**Work required:** Copy the data that follows exactly as it is, excluding all pictures.

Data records

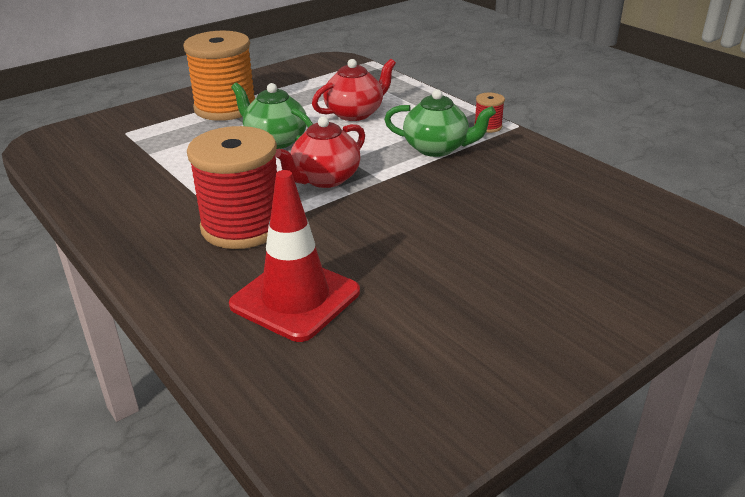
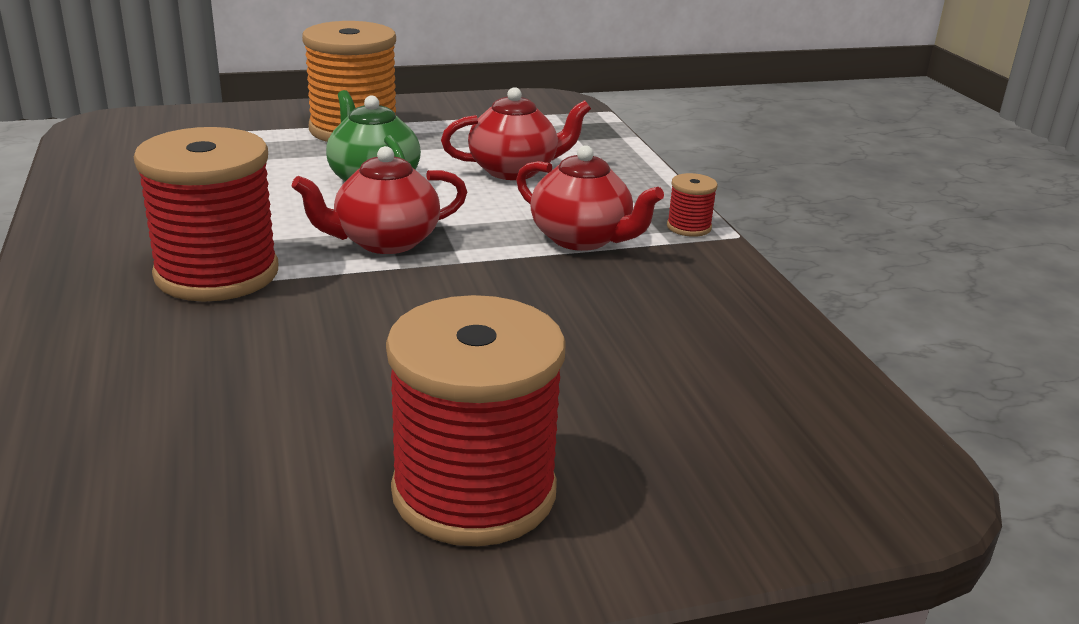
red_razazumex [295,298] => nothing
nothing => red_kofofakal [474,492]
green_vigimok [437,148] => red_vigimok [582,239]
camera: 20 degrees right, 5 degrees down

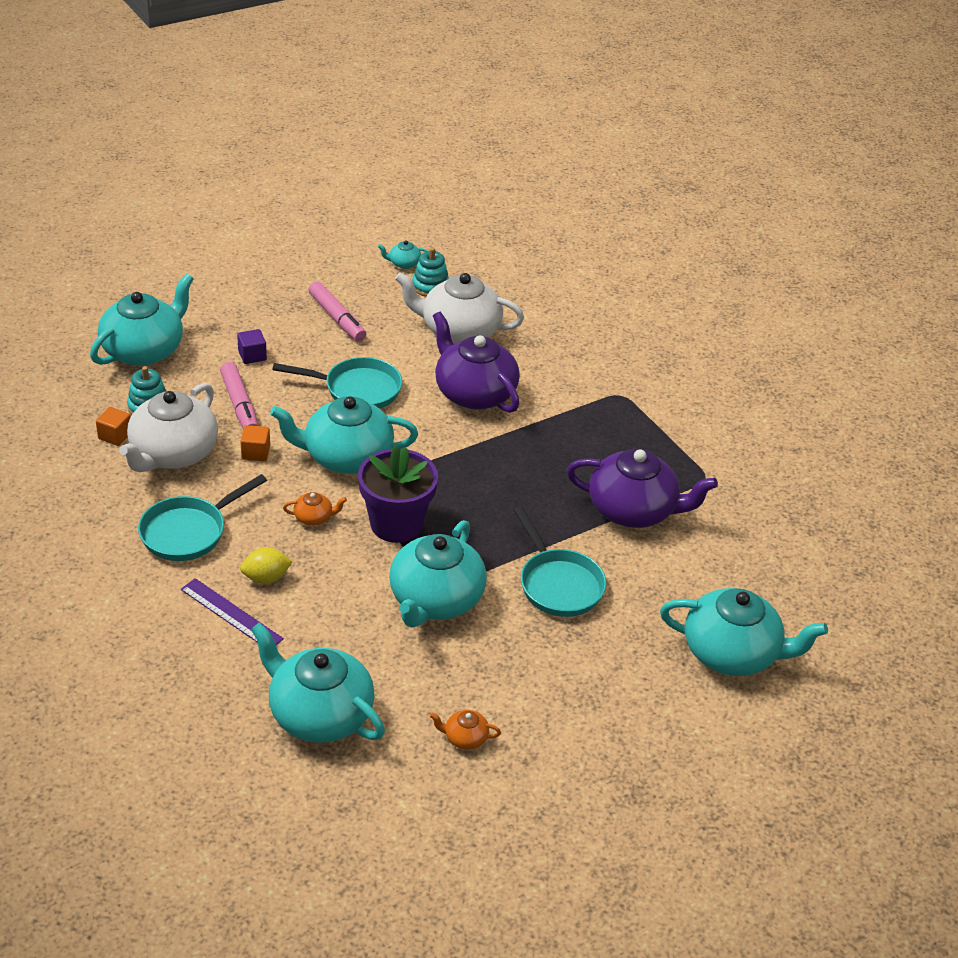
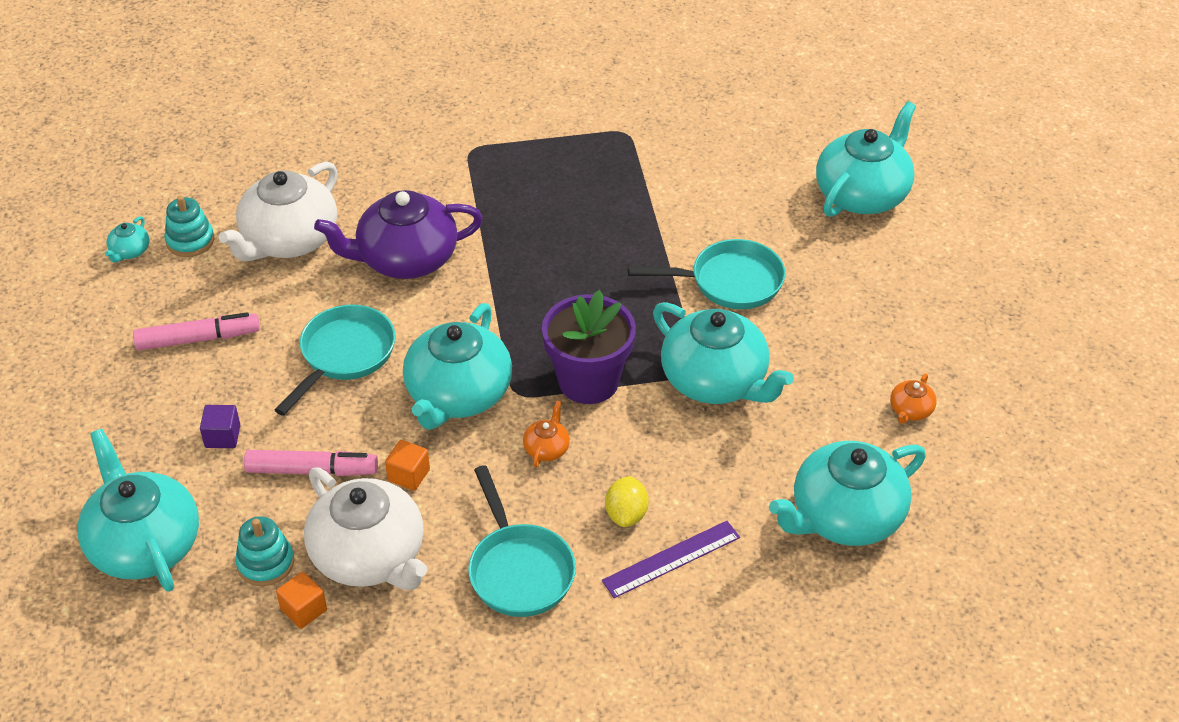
purple_vigimok [633,510] => nothing
camera: 65 degrees left, 5 degrees up

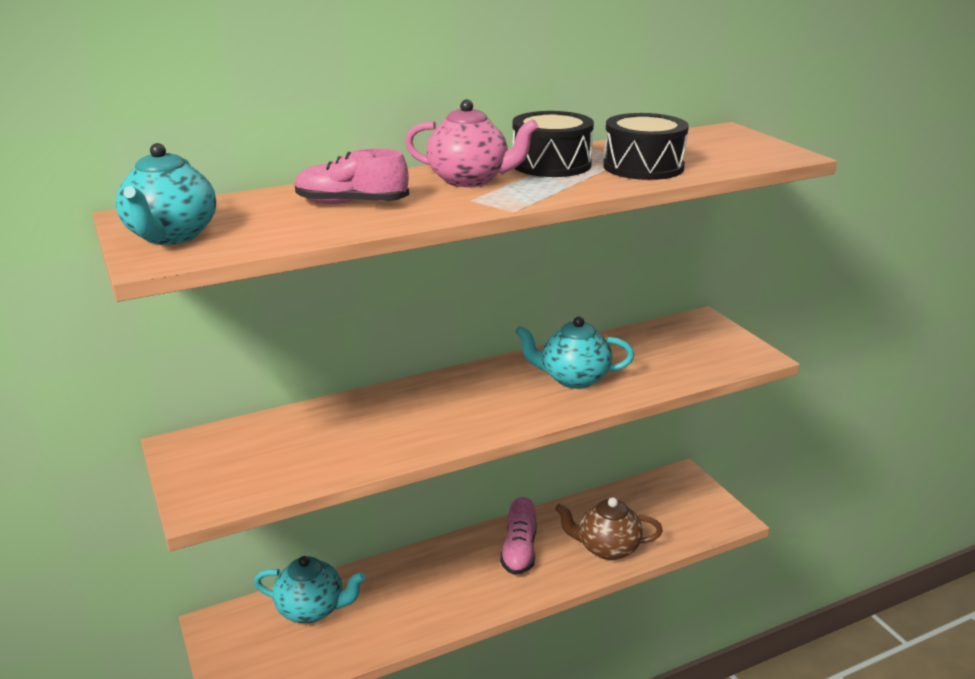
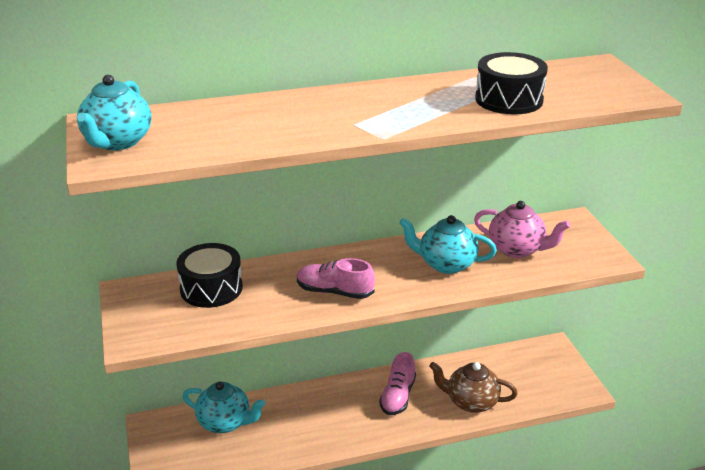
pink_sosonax [351,203] => pink_sosonax [334,292], shifted
pink_vigimok [470,180] => pink_vigimok [517,249], shifted
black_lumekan [551,164] => black_lumekan [211,288], shifted
camera: 10 degrees right, 5 degrees up

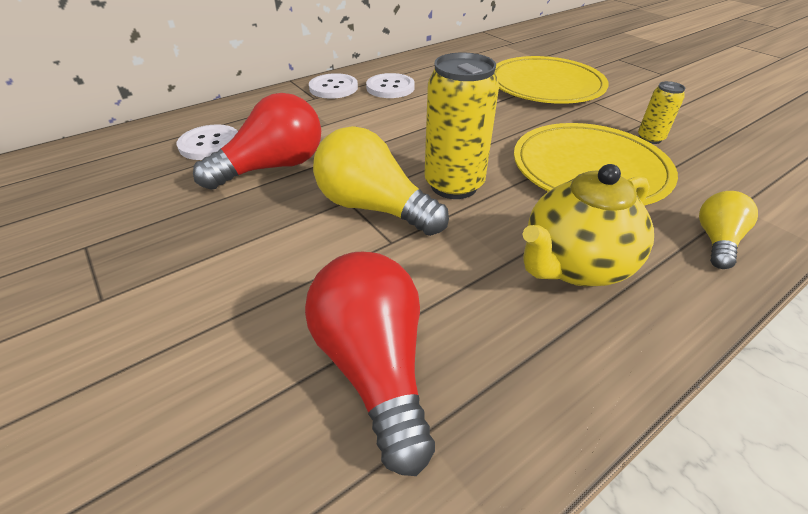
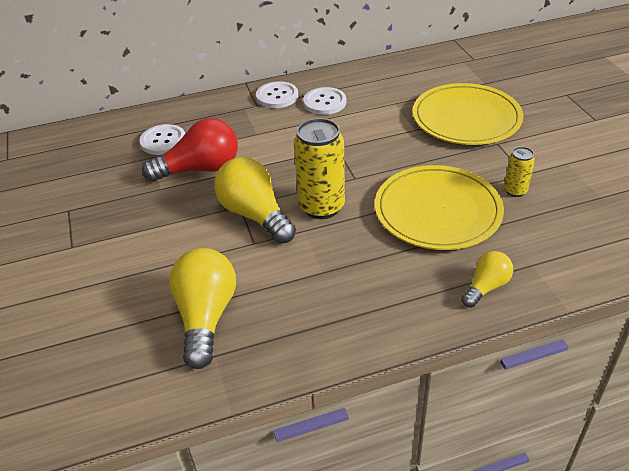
yellow_vigimok [574,265] => nothing
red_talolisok [374,366] => yellow_talolisok [206,316]
camera: 20 degrees right, 0 degrees up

**Reply:**
red_razazumex [295,298] => nothing
nothing => red_kofofakal [474,492]
green_vigimok [437,148] => red_vigimok [582,239]
camera: 20 degrees right, 5 degrees down

purple_vigimok [633,510] => nothing
camera: 65 degrees left, 5 degrees up

pink_sosonax [351,203] => pink_sosonax [334,292], shifted
pink_vigimok [470,180] => pink_vigimok [517,249], shifted
black_lumekan [551,164] => black_lumekan [211,288], shifted
camera: 10 degrees right, 5 degrees up

yellow_vigimok [574,265] => nothing
red_talolisok [374,366] => yellow_talolisok [206,316]
camera: 20 degrees right, 0 degrees up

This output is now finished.